_Exercise data_
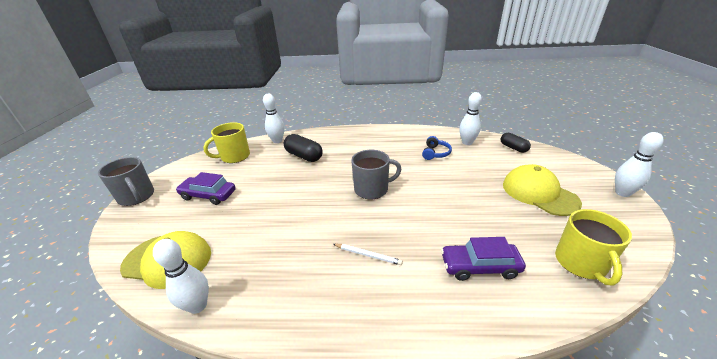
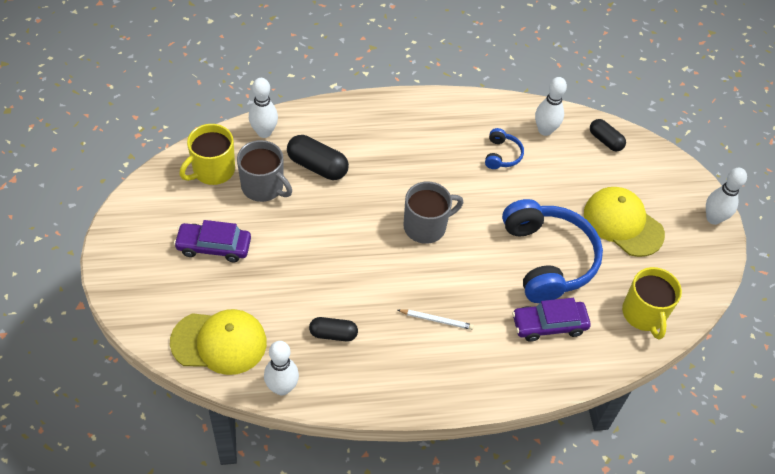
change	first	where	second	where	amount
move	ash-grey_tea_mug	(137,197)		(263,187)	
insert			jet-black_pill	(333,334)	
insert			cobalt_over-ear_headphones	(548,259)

_Try it_
Wherever the word "insert" occurs in a line of the listing, copy that line.

_Exercise result_
insert			jet-black_pill	(333,334)	
insert			cobalt_over-ear_headphones	(548,259)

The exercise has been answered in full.